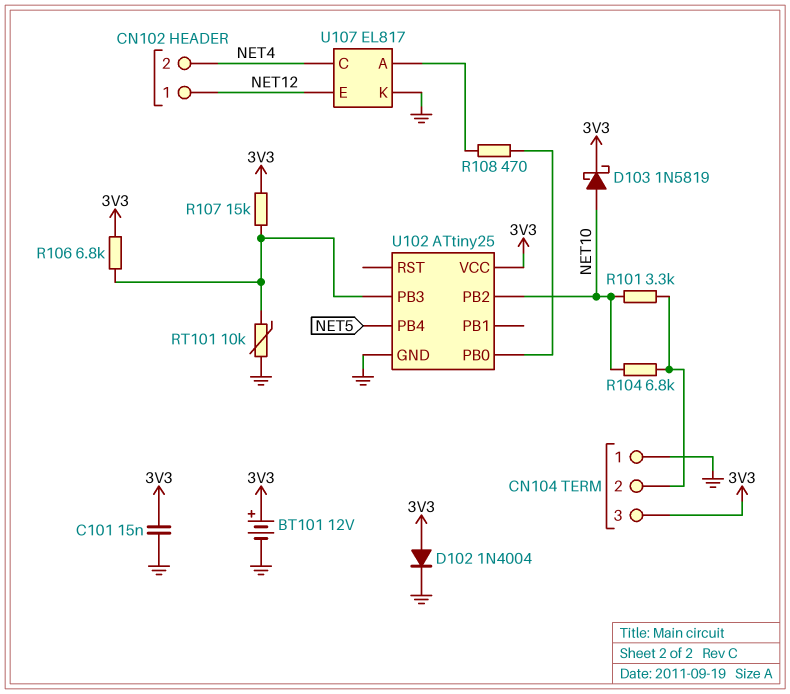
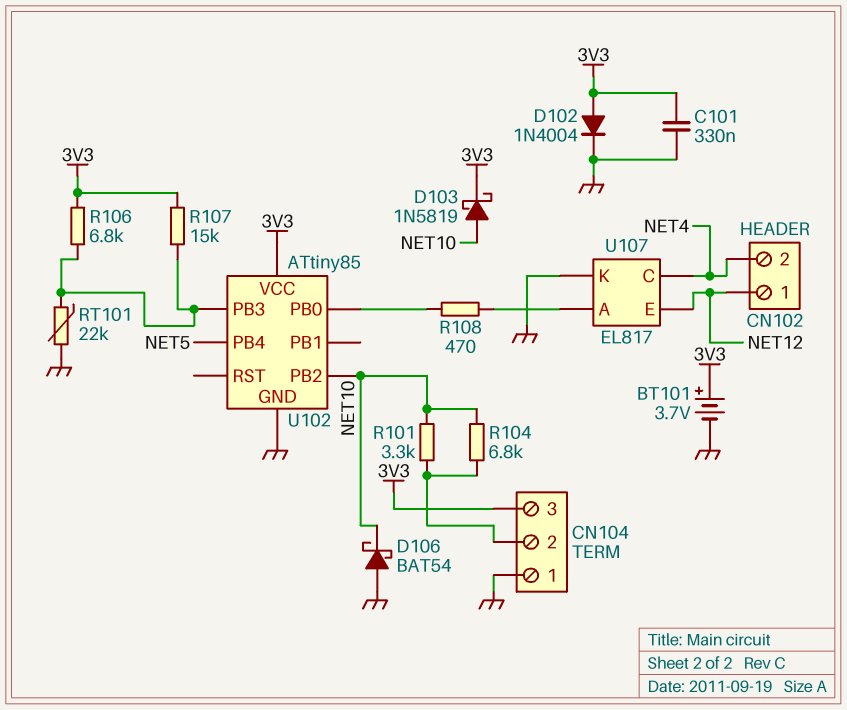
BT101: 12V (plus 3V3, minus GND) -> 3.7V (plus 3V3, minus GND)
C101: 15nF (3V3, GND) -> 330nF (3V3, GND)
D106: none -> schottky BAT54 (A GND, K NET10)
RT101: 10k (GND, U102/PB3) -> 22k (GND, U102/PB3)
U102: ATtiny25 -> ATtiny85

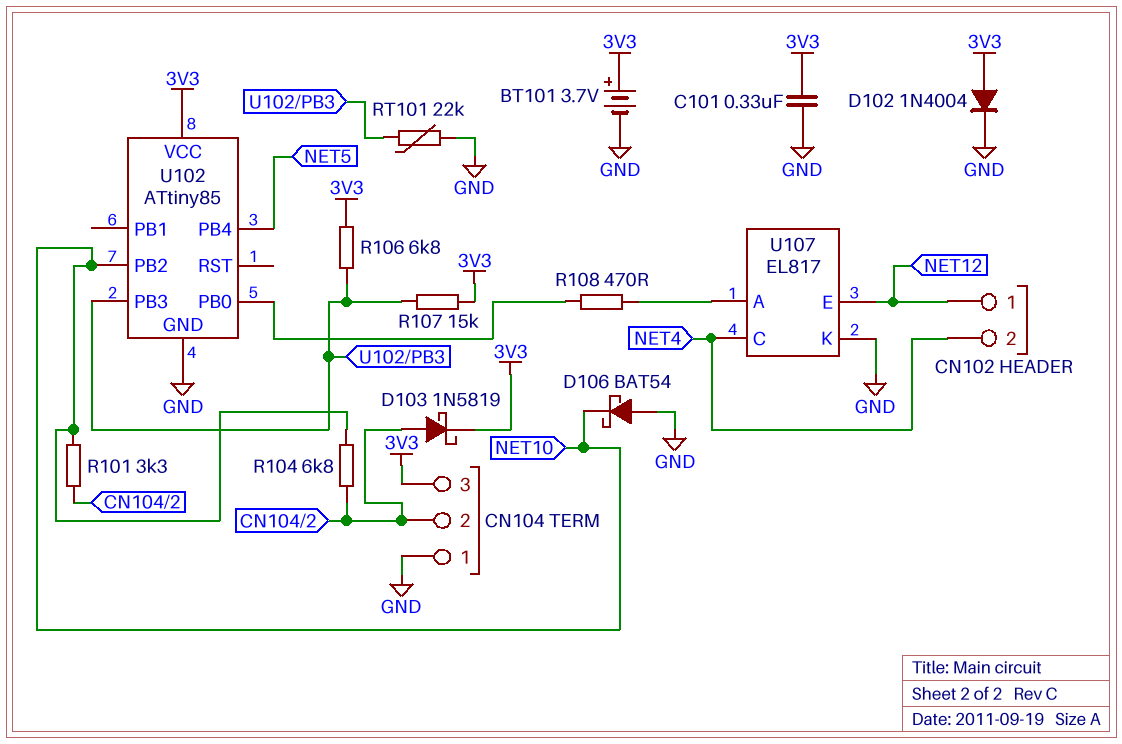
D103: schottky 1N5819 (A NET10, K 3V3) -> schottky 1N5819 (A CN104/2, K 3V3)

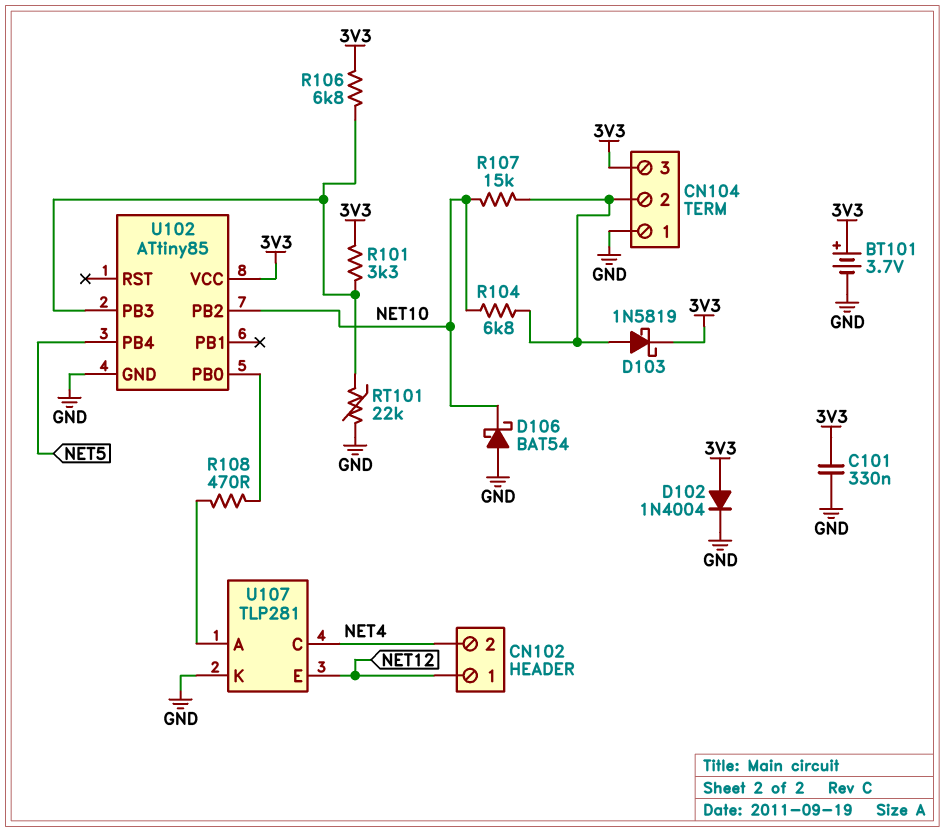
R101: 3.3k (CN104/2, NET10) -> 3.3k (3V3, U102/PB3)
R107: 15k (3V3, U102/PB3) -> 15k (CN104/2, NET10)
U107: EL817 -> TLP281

· · · · · · ·

What the exercise asks => If an entry above holds a picture, omit the picture but retype everything else exactly.

Task solution =>
BT101: 12V (plus 3V3, minus GND) -> 3.7V (plus 3V3, minus GND)
C101: 15nF (3V3, GND) -> 330nF (3V3, GND)
D106: none -> schottky BAT54 (A GND, K NET10)
RT101: 10k (GND, U102/PB3) -> 22k (GND, U102/PB3)
U102: ATtiny25 -> ATtiny85

D103: schottky 1N5819 (A NET10, K 3V3) -> schottky 1N5819 (A CN104/2, K 3V3)

R101: 3.3k (CN104/2, NET10) -> 3.3k (3V3, U102/PB3)
R107: 15k (3V3, U102/PB3) -> 15k (CN104/2, NET10)
U107: EL817 -> TLP281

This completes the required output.